- _The problem_
Scan the data for "round" and copy the lines it appears in.
START Source data
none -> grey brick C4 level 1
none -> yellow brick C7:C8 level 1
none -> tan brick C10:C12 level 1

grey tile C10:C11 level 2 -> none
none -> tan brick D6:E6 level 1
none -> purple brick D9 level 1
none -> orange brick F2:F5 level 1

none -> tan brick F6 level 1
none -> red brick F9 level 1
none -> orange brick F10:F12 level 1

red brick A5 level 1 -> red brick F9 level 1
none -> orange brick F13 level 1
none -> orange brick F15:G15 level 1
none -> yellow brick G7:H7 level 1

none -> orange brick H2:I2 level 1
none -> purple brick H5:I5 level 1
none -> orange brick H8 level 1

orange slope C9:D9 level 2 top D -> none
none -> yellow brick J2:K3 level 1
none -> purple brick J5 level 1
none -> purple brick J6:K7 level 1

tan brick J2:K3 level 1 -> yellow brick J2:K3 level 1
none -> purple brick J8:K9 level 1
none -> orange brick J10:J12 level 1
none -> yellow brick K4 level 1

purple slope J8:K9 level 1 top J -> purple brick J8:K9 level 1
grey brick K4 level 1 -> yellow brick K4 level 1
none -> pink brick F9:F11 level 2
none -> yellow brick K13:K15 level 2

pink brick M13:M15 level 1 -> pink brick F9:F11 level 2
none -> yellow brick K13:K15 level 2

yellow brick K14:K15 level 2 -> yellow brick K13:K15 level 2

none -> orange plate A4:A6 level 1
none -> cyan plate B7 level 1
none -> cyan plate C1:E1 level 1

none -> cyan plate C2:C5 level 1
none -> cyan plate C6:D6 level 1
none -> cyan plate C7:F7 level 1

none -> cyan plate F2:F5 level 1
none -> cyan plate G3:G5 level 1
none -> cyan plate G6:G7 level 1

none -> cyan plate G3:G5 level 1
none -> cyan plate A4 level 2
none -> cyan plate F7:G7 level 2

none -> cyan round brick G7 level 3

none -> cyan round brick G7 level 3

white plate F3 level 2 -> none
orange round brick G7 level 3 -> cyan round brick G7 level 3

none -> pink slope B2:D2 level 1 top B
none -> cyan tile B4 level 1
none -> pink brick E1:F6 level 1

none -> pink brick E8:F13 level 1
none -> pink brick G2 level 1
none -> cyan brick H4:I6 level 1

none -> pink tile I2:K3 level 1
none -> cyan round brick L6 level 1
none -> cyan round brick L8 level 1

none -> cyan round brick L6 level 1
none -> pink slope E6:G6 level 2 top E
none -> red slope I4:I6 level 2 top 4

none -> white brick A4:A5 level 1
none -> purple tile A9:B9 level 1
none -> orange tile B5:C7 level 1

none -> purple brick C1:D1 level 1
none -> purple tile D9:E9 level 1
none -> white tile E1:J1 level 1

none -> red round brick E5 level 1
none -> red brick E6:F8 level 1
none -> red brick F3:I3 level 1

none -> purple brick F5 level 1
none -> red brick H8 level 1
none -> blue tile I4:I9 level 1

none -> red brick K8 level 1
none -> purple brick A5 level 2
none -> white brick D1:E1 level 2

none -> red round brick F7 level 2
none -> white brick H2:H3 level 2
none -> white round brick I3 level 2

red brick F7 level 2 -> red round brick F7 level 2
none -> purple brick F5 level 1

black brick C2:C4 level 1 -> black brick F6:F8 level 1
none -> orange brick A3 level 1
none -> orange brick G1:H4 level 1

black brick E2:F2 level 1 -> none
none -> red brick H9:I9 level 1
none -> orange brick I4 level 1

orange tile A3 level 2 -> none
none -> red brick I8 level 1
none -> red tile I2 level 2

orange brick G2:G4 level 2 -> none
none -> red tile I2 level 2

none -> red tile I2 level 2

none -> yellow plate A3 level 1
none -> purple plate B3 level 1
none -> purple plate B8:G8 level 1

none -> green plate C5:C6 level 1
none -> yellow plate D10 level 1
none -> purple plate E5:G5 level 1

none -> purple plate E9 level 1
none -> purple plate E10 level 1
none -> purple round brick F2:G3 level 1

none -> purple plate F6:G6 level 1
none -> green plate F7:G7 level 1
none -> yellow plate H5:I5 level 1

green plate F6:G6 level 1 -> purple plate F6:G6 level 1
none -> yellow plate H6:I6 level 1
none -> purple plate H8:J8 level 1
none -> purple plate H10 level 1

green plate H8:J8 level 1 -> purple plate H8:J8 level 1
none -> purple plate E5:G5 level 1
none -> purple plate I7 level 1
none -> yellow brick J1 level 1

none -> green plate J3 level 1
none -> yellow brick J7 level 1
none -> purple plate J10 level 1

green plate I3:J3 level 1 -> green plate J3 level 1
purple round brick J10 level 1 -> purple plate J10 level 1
END Source data
- _Exercise result_
none -> cyan round brick G7 level 3
none -> cyan round brick G7 level 3
orange round brick G7 level 3 -> cyan round brick G7 level 3
none -> cyan round brick L6 level 1
none -> cyan round brick L8 level 1
none -> cyan round brick L6 level 1
none -> red round brick E5 level 1
none -> red round brick F7 level 2
none -> white round brick I3 level 2
red brick F7 level 2 -> red round brick F7 level 2
none -> purple round brick F2:G3 level 1
purple round brick J10 level 1 -> purple plate J10 level 1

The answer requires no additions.